# [Prompt]
Find the line with "RGB pin B: D2 -> D3" in the entries below, then reproduce it and every line after it down to and including the line with "LCD2 pin SCL: D0 -> D7", exactly.

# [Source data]
□ □ □ □

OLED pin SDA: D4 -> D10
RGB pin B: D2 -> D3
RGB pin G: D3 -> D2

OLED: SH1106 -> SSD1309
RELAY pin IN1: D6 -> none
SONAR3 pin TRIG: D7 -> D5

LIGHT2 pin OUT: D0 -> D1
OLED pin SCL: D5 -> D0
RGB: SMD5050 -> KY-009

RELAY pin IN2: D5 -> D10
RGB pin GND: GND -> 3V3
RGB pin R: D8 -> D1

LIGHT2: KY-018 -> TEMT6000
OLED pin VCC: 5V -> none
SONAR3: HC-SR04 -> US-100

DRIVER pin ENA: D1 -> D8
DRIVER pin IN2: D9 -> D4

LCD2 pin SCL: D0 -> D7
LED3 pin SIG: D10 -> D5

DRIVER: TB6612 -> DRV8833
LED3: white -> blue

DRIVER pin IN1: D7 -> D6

□ □ □ □

# [Exercise output]
RGB pin B: D2 -> D3
RGB pin G: D3 -> D2

OLED: SH1106 -> SSD1309
RELAY pin IN1: D6 -> none
SONAR3 pin TRIG: D7 -> D5

LIGHT2 pin OUT: D0 -> D1
OLED pin SCL: D5 -> D0
RGB: SMD5050 -> KY-009

RELAY pin IN2: D5 -> D10
RGB pin GND: GND -> 3V3
RGB pin R: D8 -> D1

LIGHT2: KY-018 -> TEMT6000
OLED pin VCC: 5V -> none
SONAR3: HC-SR04 -> US-100

DRIVER pin ENA: D1 -> D8
DRIVER pin IN2: D9 -> D4

LCD2 pin SCL: D0 -> D7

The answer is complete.